Reply with exactly the lines from the one that contains "yellow line: (215, 200) -> (226, 221), moved" through the last line of the records below, and with no other lines.

== INPUT DATA ==
Start of Block

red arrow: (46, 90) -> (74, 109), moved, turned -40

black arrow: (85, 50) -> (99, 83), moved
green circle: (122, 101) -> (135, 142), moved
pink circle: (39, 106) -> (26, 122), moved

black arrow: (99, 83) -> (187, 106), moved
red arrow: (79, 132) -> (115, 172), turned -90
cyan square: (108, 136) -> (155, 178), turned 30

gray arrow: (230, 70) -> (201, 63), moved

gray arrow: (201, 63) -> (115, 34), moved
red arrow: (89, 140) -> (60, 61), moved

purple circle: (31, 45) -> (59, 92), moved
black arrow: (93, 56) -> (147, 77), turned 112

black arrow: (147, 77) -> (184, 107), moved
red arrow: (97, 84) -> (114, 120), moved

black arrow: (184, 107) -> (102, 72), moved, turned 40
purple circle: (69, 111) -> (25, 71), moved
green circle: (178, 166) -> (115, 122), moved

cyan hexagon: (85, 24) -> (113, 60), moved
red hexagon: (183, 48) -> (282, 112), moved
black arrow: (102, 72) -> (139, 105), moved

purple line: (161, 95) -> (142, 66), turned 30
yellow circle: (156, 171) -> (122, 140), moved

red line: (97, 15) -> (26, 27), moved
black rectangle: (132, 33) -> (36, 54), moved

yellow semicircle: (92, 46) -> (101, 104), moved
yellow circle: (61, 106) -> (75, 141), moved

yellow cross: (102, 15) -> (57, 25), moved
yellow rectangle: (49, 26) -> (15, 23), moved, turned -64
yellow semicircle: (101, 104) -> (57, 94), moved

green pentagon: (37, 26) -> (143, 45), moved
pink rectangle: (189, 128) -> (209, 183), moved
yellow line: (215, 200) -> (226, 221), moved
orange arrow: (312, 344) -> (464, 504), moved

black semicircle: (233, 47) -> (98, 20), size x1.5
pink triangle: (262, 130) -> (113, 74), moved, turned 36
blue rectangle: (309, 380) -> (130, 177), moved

End of Block

== WRITTEN REPLY ==
yellow line: (215, 200) -> (226, 221), moved
orange arrow: (312, 344) -> (464, 504), moved

black semicircle: (233, 47) -> (98, 20), size x1.5
pink triangle: (262, 130) -> (113, 74), moved, turned 36
blue rectangle: (309, 380) -> (130, 177), moved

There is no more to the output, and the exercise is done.